BEGIN

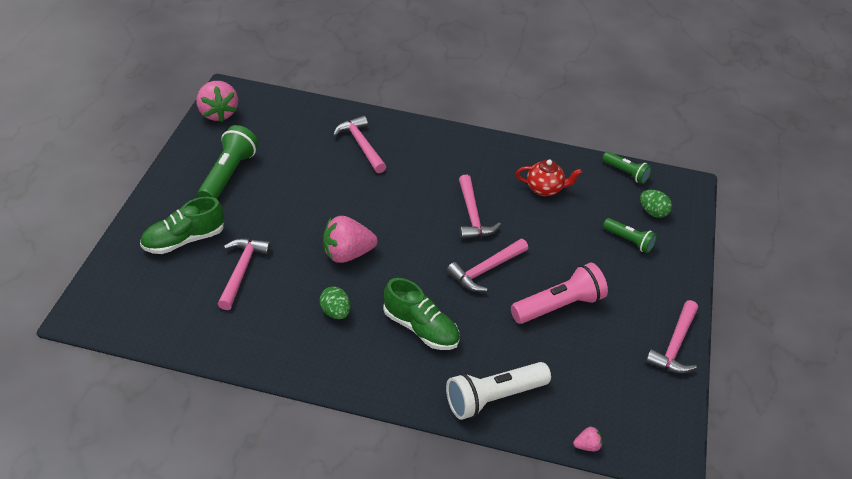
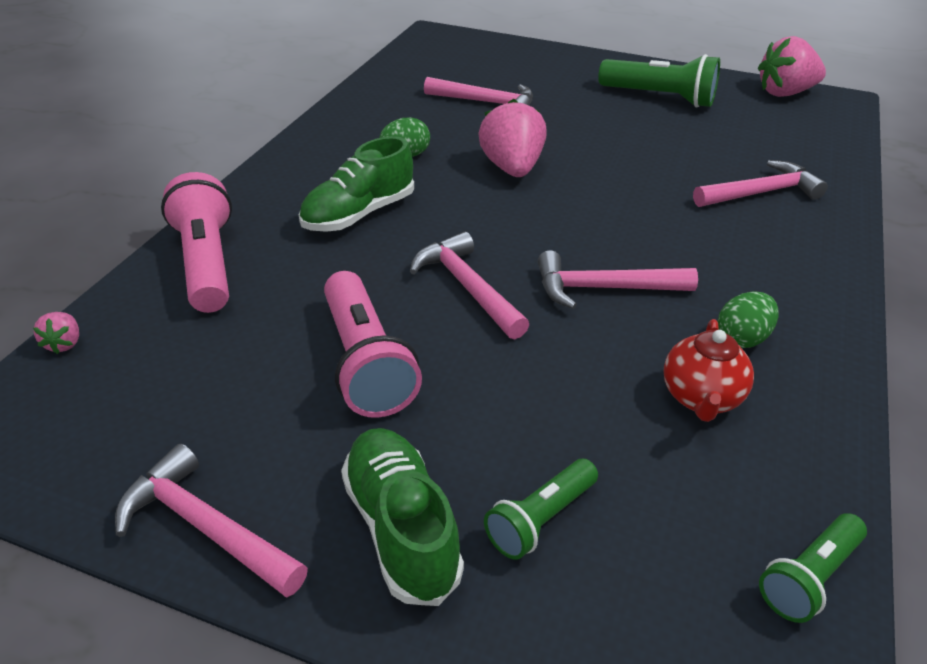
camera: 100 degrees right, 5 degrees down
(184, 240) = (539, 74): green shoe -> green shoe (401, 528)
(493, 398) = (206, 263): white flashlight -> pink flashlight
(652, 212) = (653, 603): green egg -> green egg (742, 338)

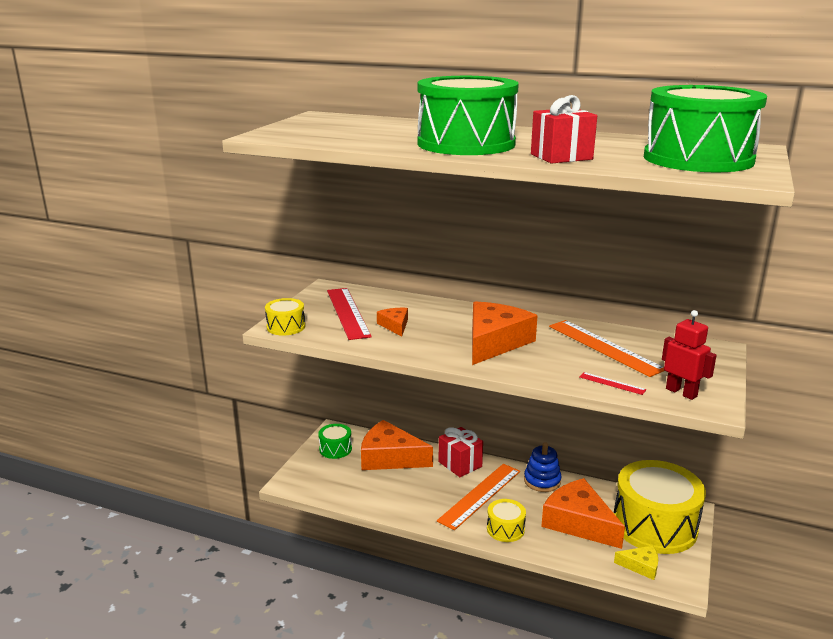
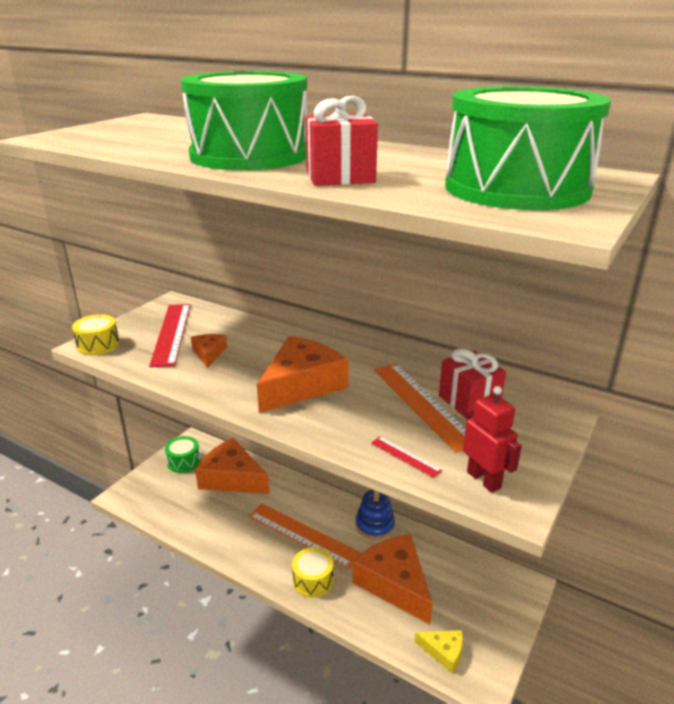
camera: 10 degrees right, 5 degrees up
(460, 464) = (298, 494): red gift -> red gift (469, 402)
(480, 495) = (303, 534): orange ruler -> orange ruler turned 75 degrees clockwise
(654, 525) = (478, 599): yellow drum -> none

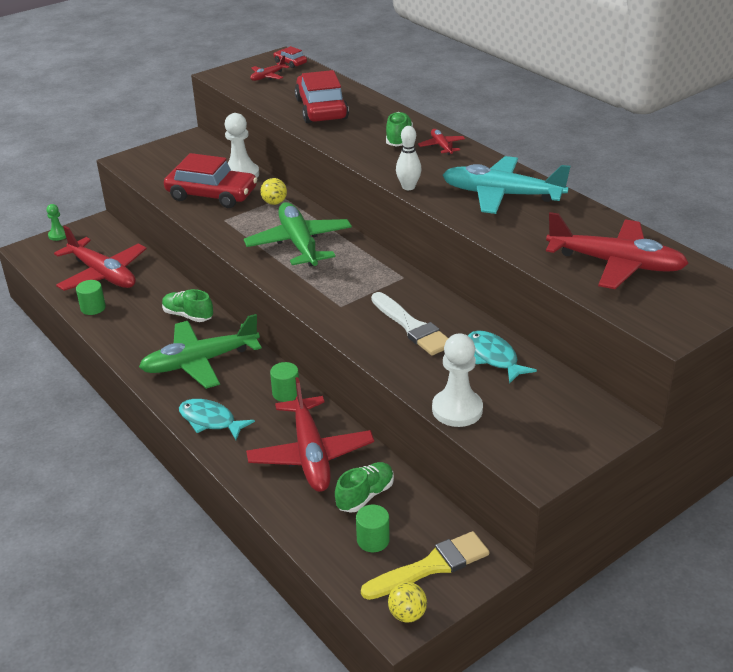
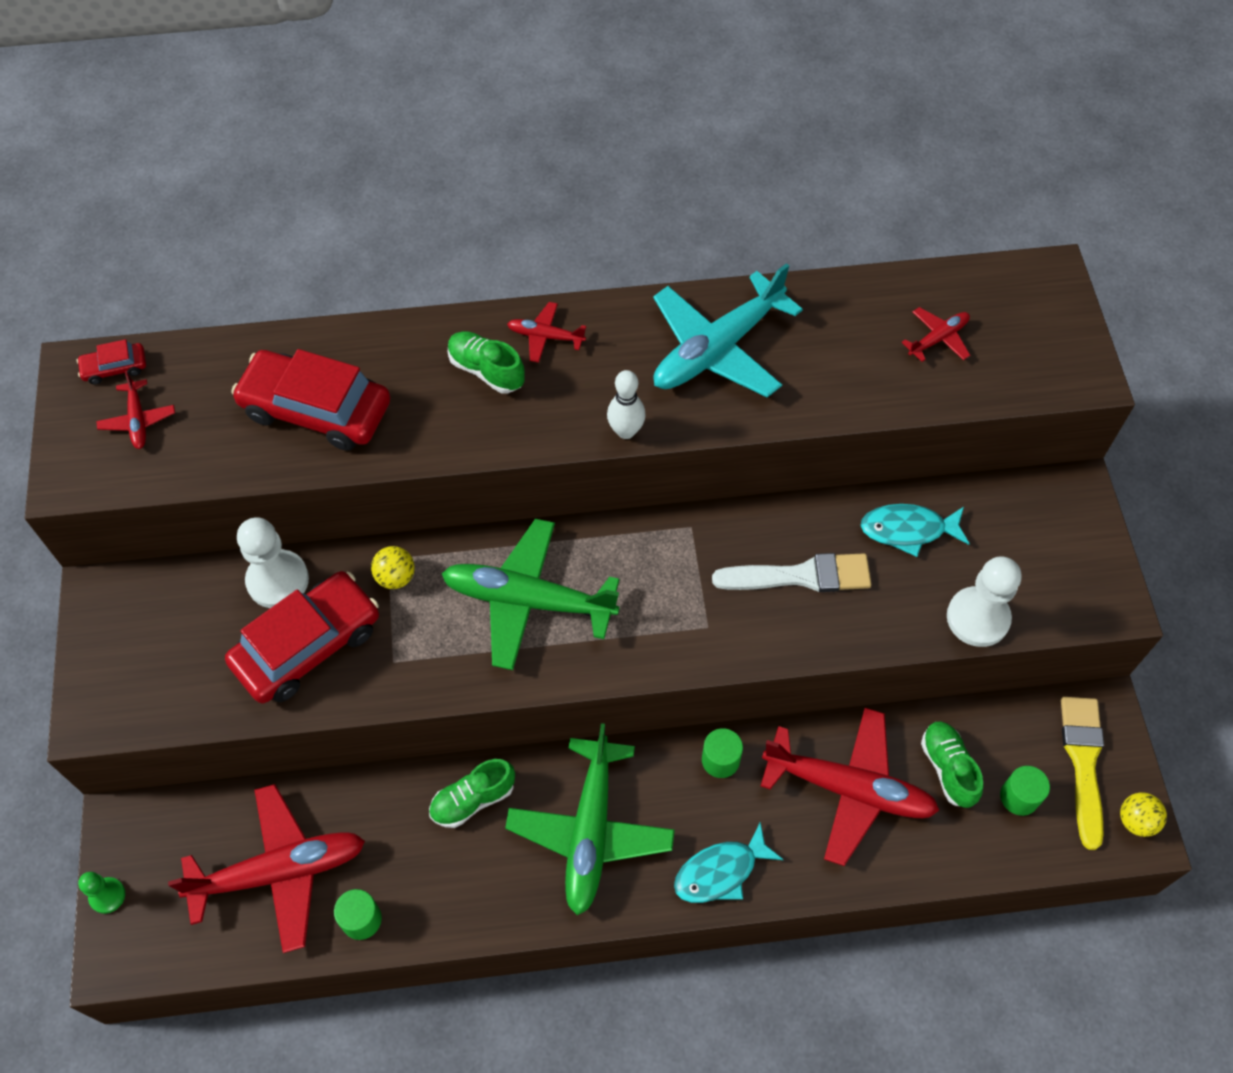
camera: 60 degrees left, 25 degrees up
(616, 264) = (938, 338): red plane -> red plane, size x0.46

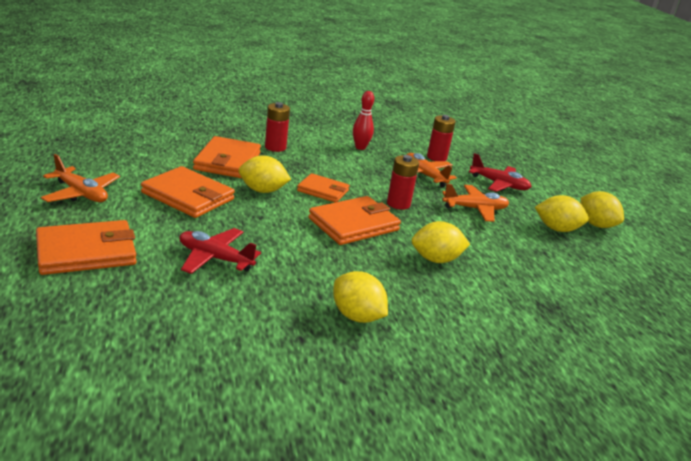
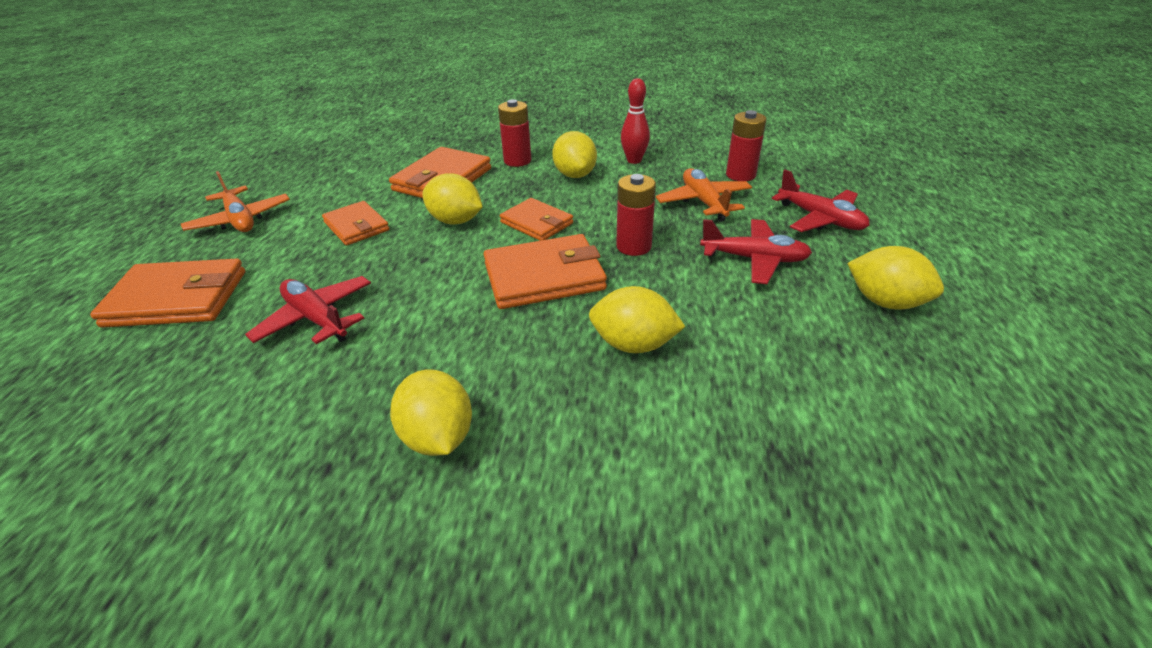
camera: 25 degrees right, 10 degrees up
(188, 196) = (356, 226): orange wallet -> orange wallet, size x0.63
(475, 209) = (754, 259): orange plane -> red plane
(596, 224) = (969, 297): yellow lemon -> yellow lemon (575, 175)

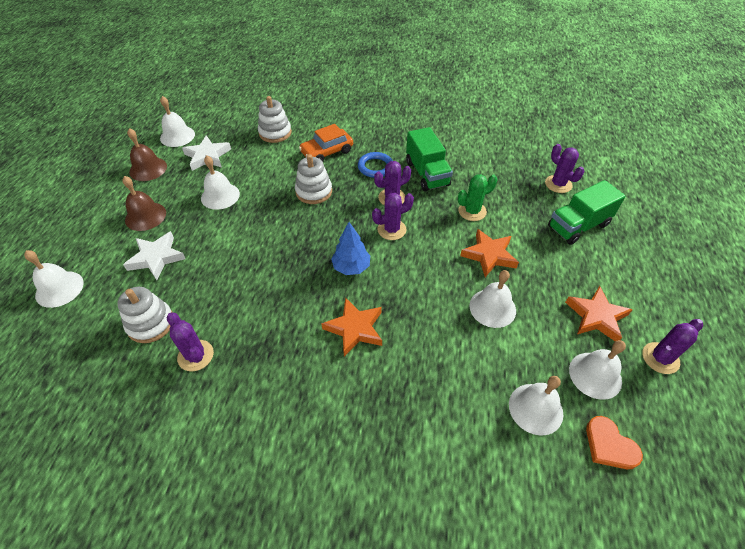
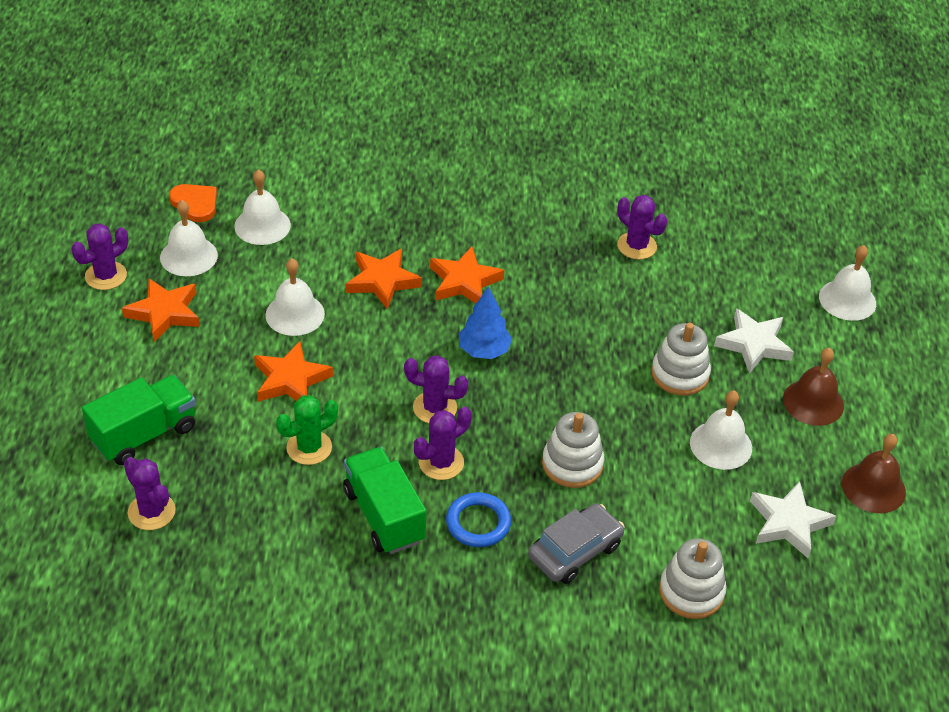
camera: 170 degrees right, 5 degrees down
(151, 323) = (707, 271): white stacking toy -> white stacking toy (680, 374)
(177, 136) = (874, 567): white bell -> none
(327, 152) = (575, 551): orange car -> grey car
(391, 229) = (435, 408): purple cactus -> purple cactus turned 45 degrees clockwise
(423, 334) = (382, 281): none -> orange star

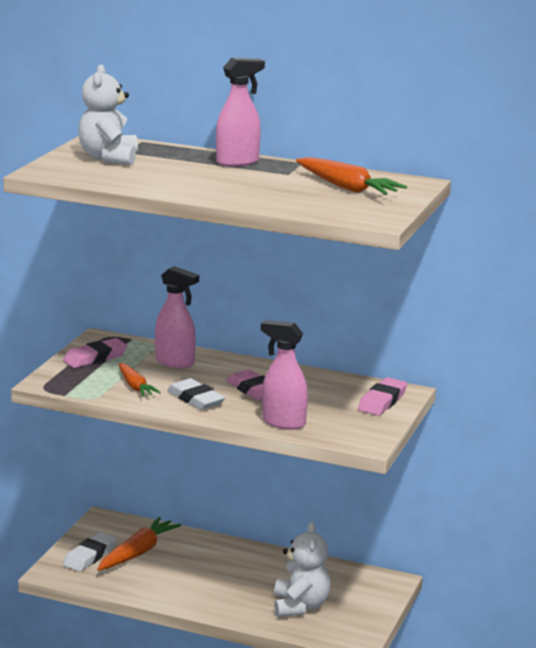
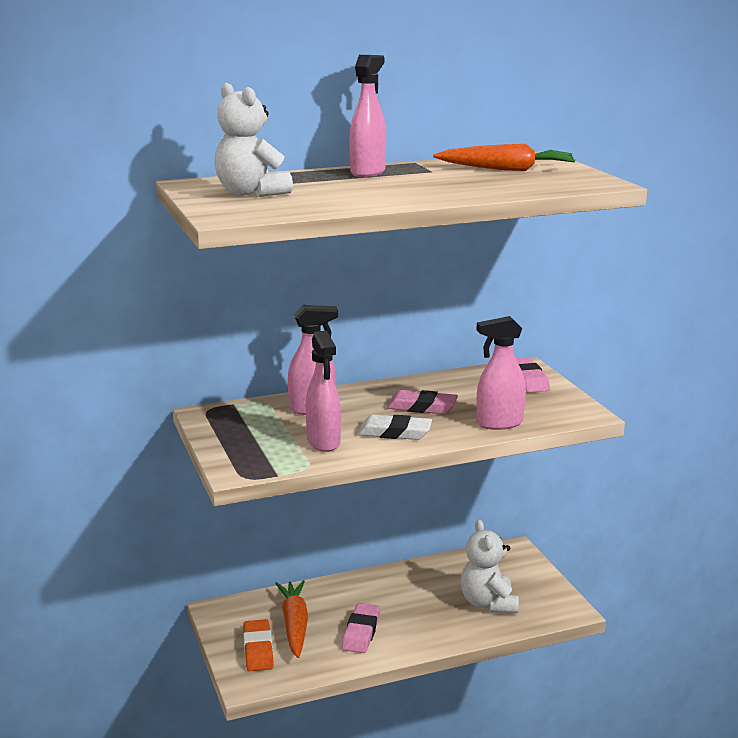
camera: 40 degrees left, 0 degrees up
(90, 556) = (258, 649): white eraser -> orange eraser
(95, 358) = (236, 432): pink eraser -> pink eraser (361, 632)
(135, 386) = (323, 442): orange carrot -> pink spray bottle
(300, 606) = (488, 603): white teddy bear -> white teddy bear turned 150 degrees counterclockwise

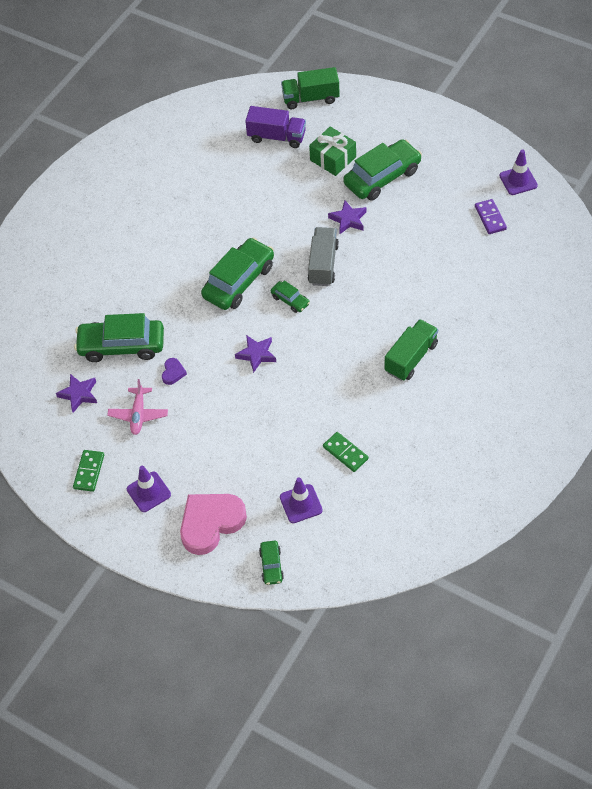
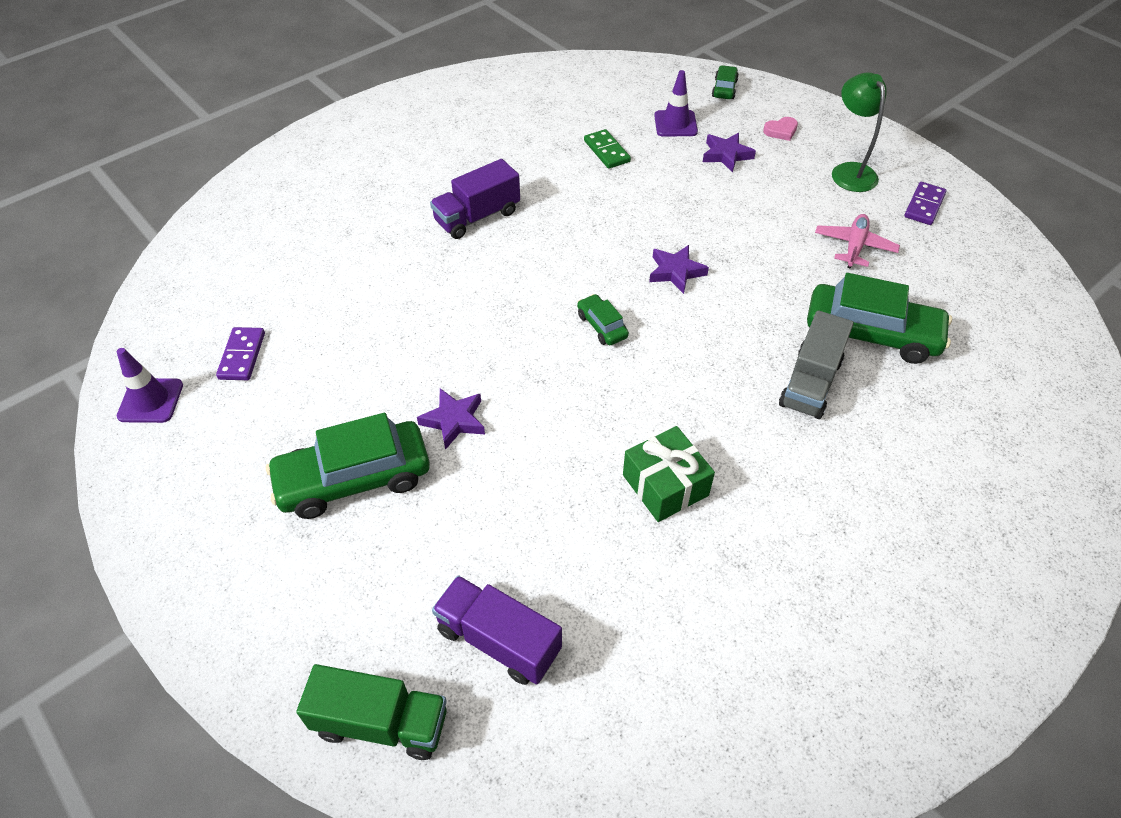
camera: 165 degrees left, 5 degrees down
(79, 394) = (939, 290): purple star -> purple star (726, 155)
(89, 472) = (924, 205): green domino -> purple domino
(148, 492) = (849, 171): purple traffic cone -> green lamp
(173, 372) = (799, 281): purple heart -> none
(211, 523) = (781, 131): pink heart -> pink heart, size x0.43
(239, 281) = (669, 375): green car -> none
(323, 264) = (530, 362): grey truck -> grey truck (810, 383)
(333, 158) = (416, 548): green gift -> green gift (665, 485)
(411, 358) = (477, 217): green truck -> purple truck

END

▶ Task instructions:
Go through the entries and copy every line with "turned".

▶ The completed task:
(480, 495) = (303, 534): orange ruler -> orange ruler turned 75 degrees clockwise
(391, 229) = (435, 408): purple cactus -> purple cactus turned 45 degrees clockwise
(300, 606) = (488, 603): white teddy bear -> white teddy bear turned 150 degrees counterclockwise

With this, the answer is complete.